# Data supplied
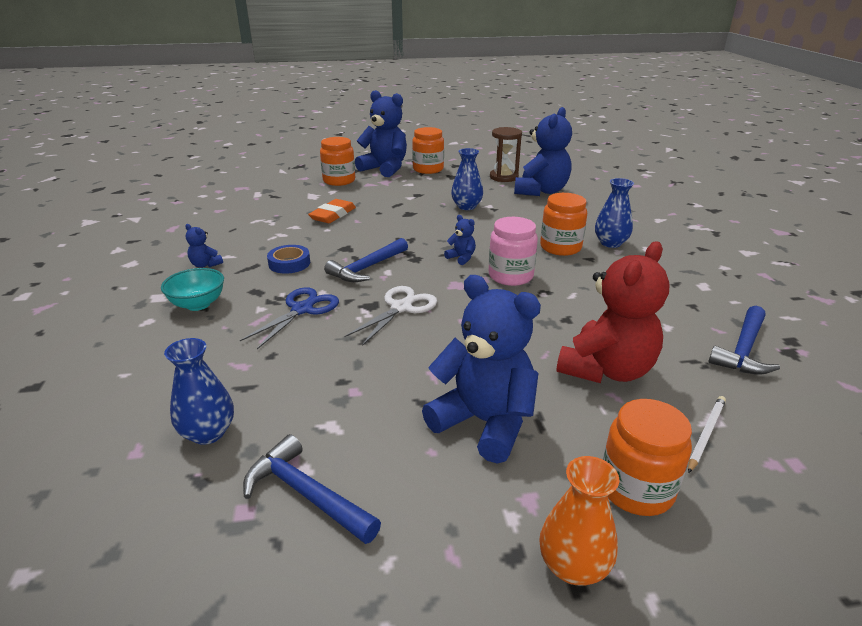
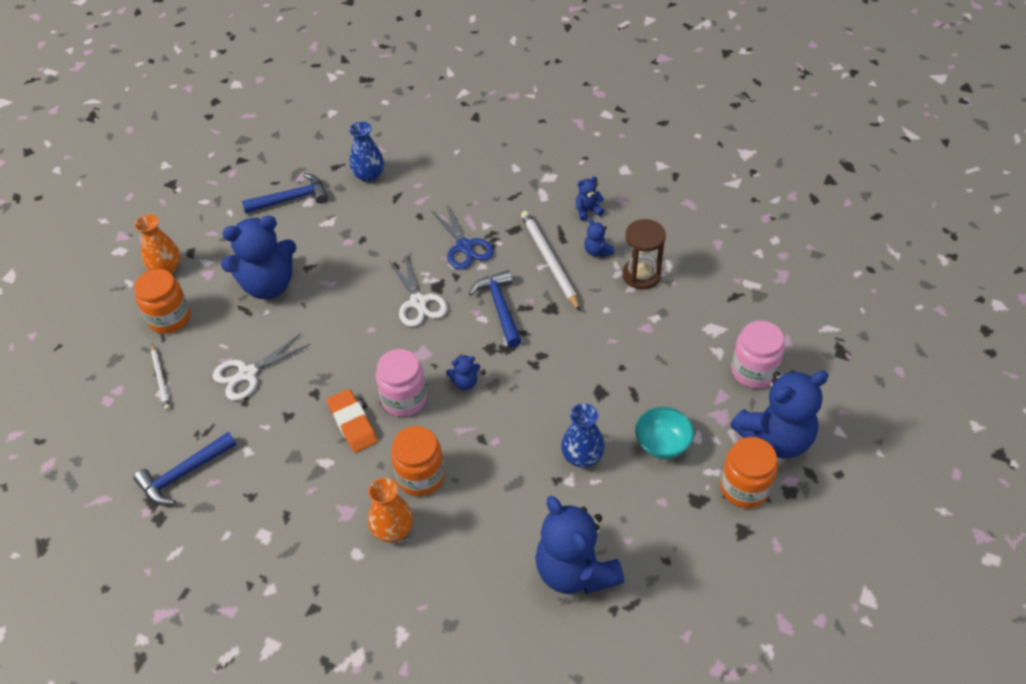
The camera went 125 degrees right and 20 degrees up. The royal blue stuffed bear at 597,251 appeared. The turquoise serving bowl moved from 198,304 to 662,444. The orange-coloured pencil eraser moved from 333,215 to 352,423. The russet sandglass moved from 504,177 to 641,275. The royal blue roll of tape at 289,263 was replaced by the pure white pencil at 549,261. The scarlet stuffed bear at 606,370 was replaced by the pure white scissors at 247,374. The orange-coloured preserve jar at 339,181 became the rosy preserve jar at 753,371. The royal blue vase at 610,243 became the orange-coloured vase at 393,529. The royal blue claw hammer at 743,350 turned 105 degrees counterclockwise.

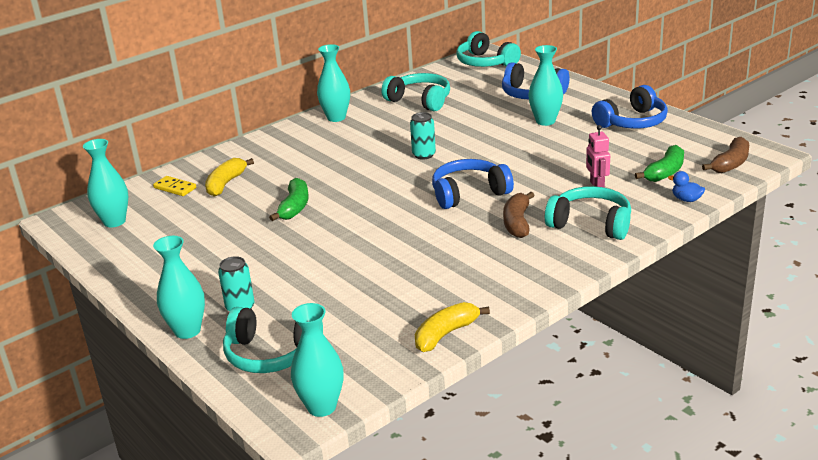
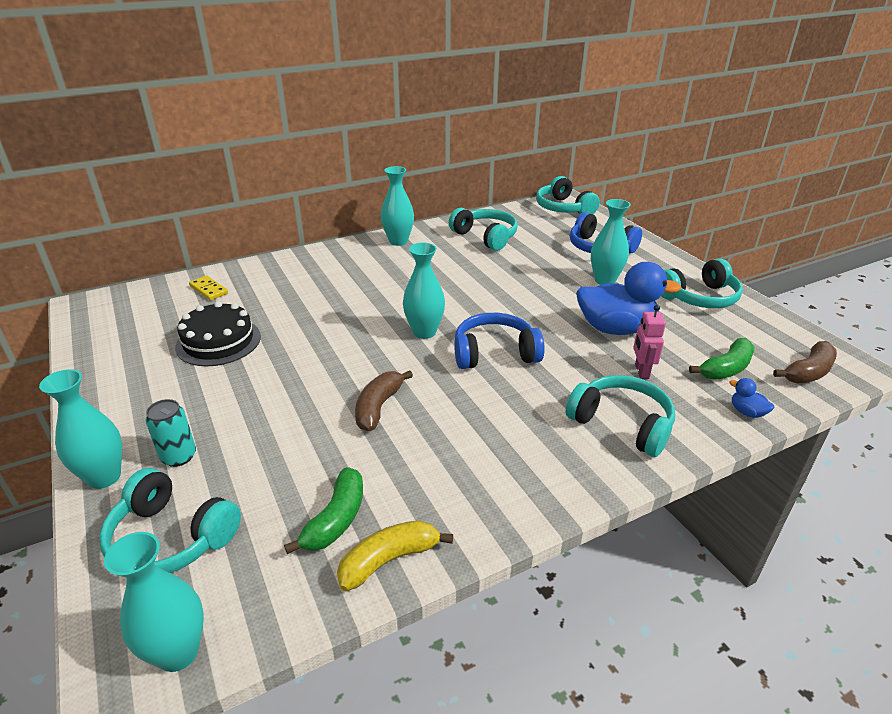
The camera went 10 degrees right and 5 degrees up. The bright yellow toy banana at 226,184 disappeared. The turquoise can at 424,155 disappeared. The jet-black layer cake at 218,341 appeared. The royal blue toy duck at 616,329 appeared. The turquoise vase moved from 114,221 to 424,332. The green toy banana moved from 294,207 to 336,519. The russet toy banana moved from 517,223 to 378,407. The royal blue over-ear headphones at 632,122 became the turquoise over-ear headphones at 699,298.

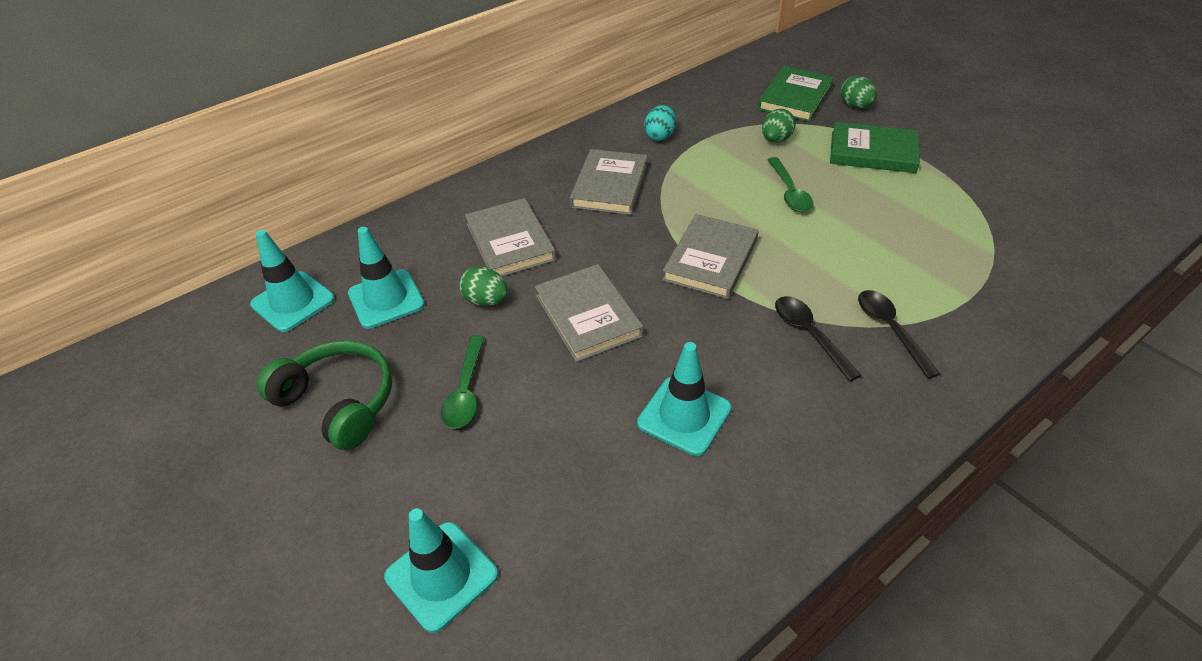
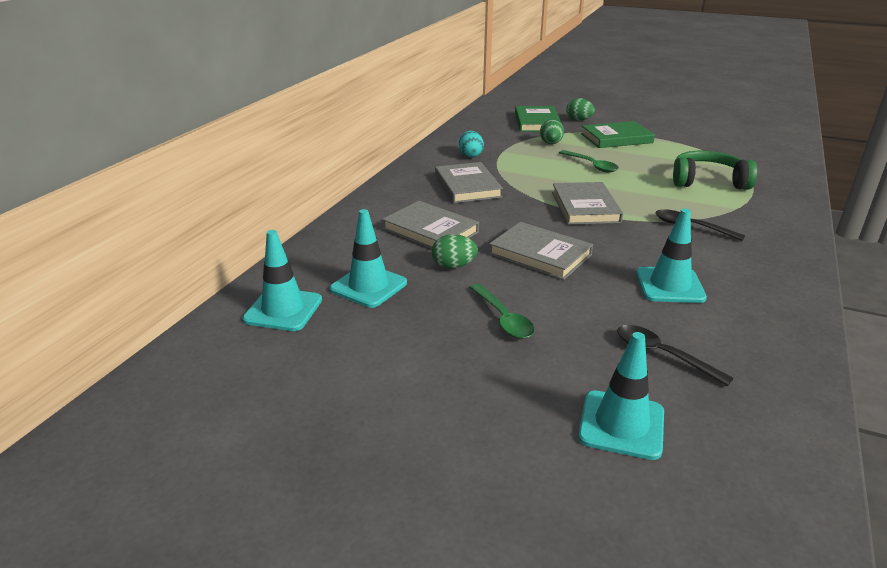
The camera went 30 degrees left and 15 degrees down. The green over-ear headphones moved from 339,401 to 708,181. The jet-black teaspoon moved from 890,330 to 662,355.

* * *

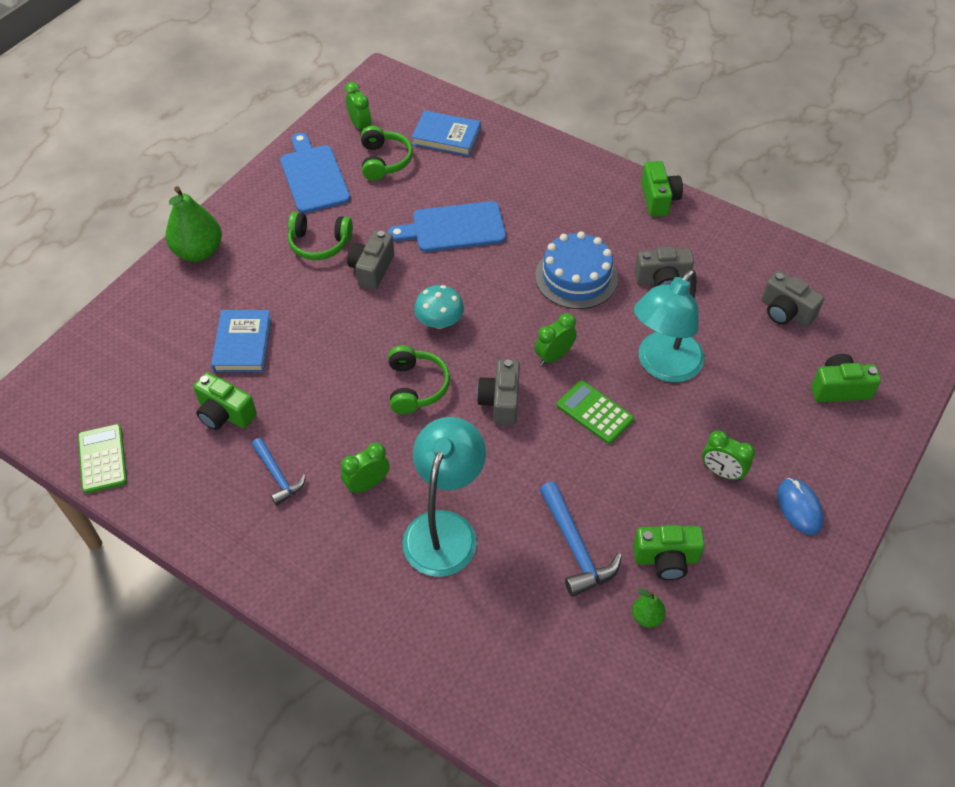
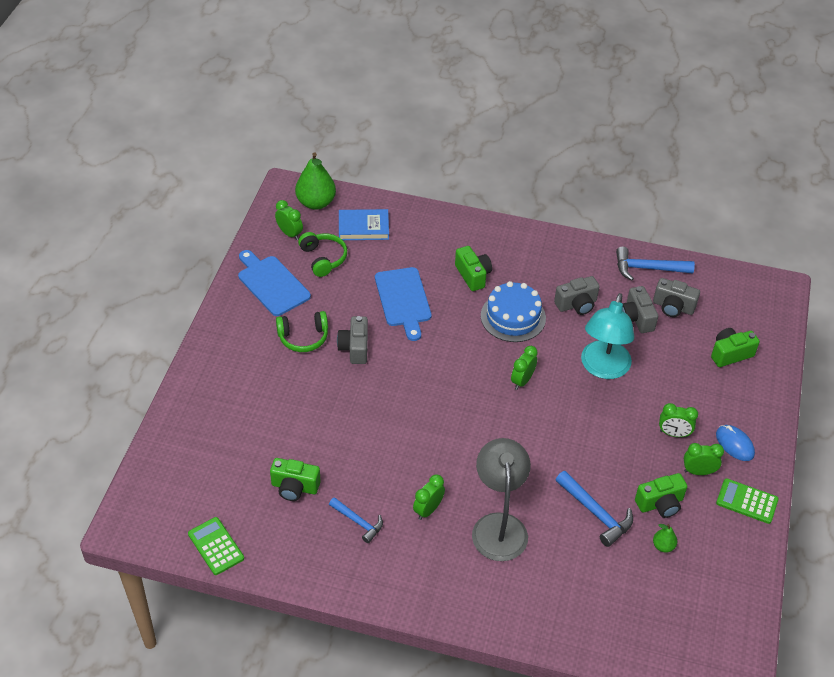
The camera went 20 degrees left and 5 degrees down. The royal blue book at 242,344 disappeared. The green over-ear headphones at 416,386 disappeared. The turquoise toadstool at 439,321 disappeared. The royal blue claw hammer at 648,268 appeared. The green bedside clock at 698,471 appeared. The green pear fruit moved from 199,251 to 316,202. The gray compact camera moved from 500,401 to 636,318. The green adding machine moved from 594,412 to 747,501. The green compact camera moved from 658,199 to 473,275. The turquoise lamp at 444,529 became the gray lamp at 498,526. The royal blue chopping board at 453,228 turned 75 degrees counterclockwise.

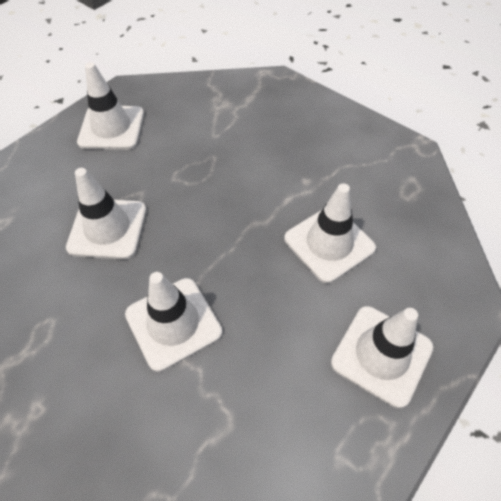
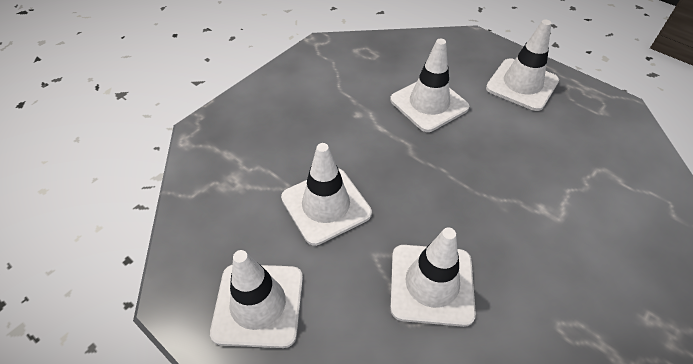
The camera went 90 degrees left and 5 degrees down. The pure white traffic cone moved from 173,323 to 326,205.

* * *

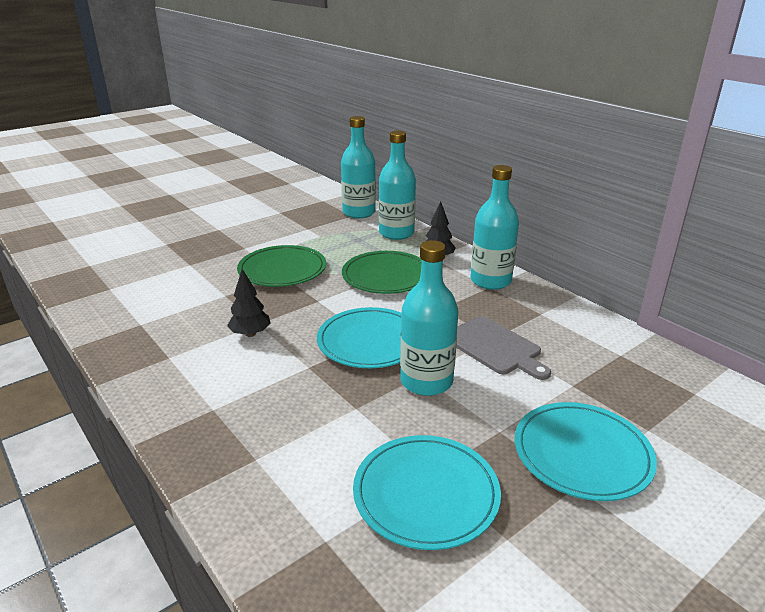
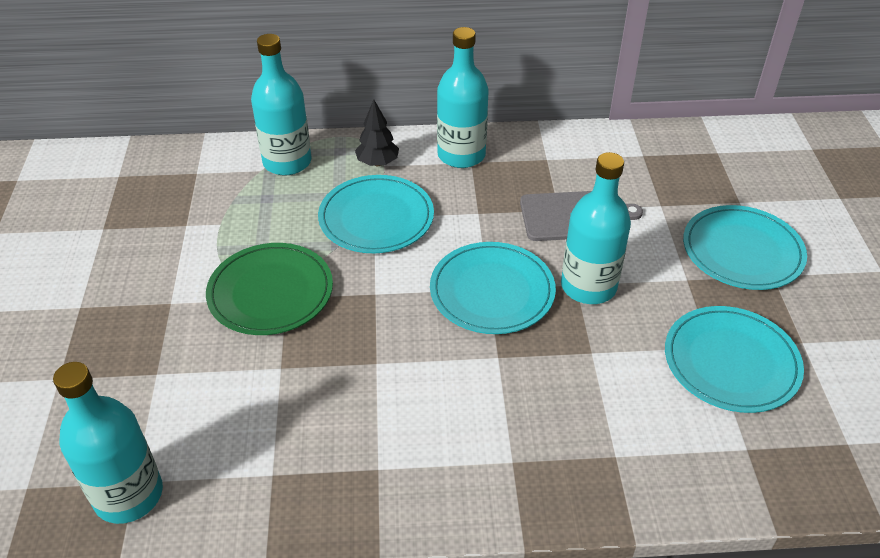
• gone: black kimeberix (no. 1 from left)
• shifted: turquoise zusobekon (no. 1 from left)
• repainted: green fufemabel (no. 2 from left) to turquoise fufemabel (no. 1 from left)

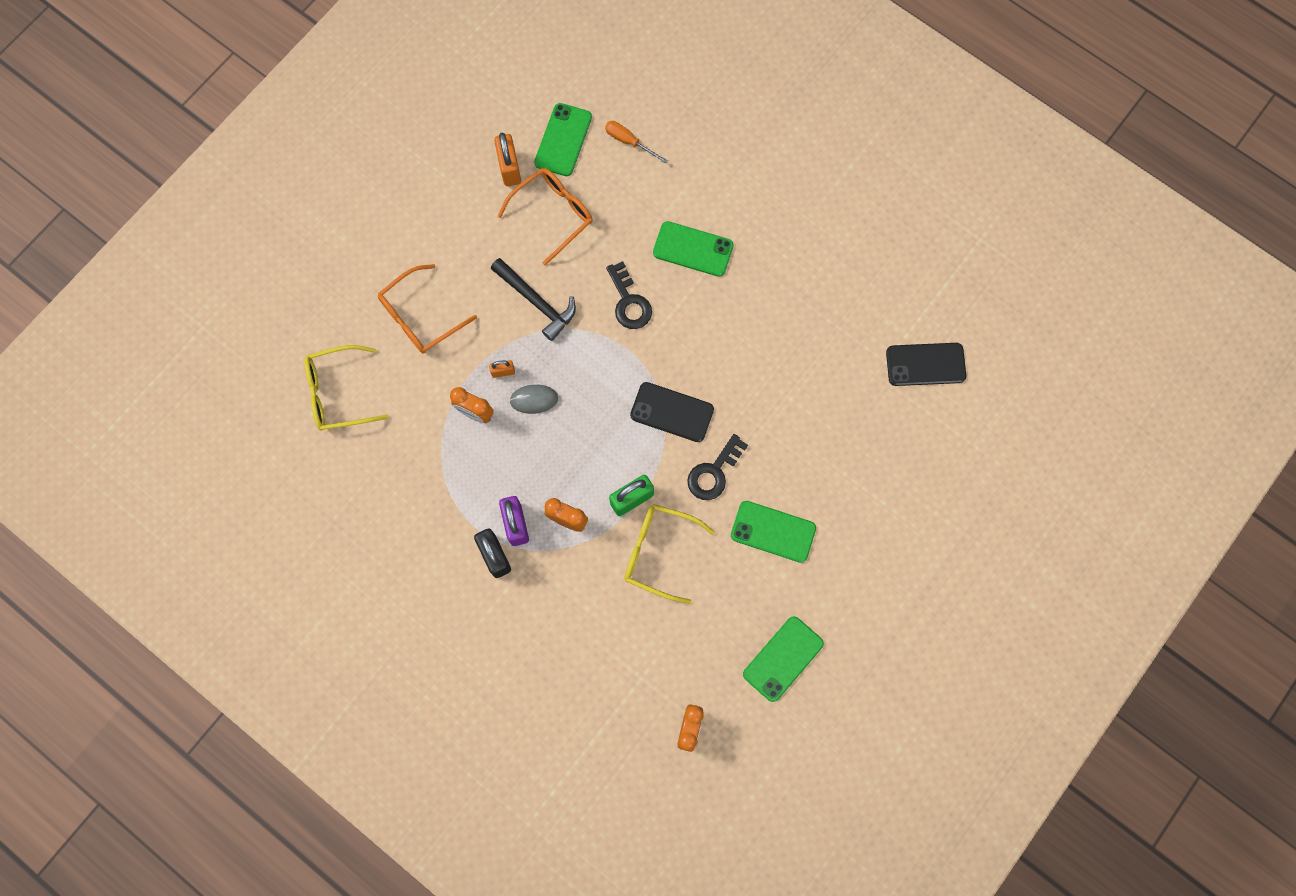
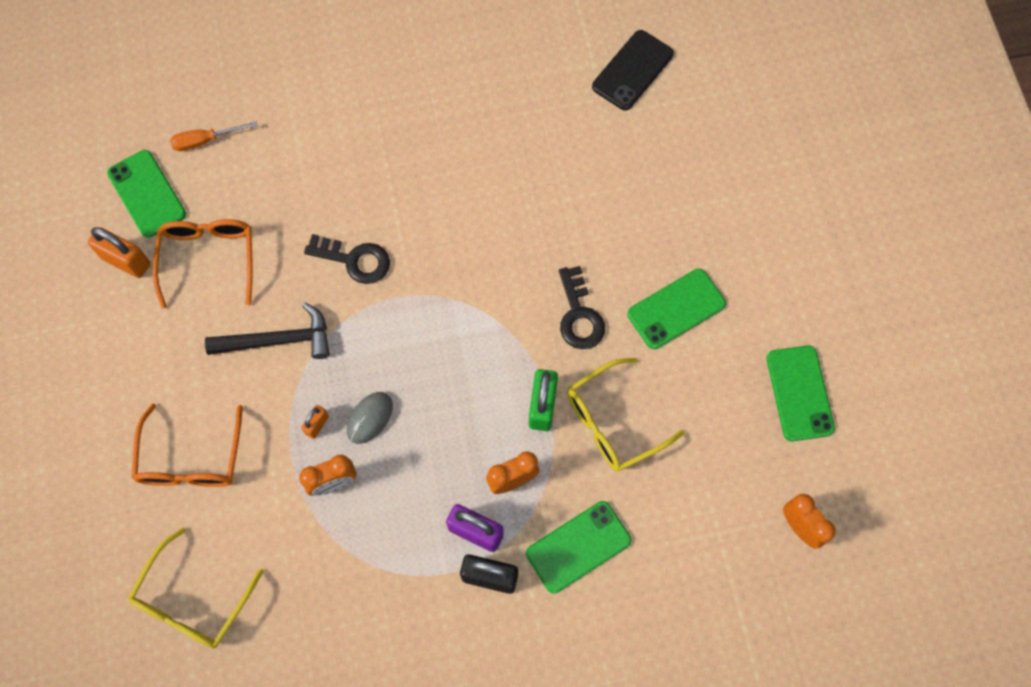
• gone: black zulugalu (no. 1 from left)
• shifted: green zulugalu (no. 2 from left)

# What is needed
After locating the line with "kimeberix (no. 1 from left)" in the material above, return it and each line after it exactly, ending at the line with "zusobekon (no. 1 from left)".

# Output of the exercise
• gone: black kimeberix (no. 1 from left)
• shifted: turquoise zusobekon (no. 1 from left)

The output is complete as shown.